--- DATA TO PROCESS Enclosed Below ---

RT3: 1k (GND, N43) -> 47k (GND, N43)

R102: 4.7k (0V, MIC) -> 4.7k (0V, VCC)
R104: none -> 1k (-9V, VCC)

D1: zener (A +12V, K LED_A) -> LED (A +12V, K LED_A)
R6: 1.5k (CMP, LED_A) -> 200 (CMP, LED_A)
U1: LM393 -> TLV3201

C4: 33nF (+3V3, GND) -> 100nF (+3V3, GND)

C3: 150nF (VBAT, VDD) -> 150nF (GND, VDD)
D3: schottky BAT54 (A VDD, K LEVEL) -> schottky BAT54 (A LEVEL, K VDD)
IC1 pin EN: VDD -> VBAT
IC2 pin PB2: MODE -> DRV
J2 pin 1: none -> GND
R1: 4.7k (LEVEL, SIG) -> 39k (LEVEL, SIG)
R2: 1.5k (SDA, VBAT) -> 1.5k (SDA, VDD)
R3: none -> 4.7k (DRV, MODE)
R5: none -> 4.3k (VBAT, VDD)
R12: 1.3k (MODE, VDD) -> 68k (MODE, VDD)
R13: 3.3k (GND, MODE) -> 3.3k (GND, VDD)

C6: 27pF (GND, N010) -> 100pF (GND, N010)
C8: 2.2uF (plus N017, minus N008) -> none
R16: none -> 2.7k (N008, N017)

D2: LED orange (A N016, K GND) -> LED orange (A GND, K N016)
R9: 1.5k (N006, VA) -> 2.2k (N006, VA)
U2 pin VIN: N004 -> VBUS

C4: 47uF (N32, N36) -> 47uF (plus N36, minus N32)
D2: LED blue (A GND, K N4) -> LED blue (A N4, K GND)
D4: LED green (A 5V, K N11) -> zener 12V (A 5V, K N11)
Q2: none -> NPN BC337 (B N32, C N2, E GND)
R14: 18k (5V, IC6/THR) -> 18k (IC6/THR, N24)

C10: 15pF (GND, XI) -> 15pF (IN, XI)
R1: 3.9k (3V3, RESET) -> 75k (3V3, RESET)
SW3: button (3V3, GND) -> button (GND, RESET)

--- End of Enclosed DATA TO PROCESS ---

## TASK GOAL
Read the entries and pick out all lines that include the word "zener".

## TASK ANSWER
D1: zener (A +12V, K LED_A) -> LED (A +12V, K LED_A)
D4: LED green (A 5V, K N11) -> zener 12V (A 5V, K N11)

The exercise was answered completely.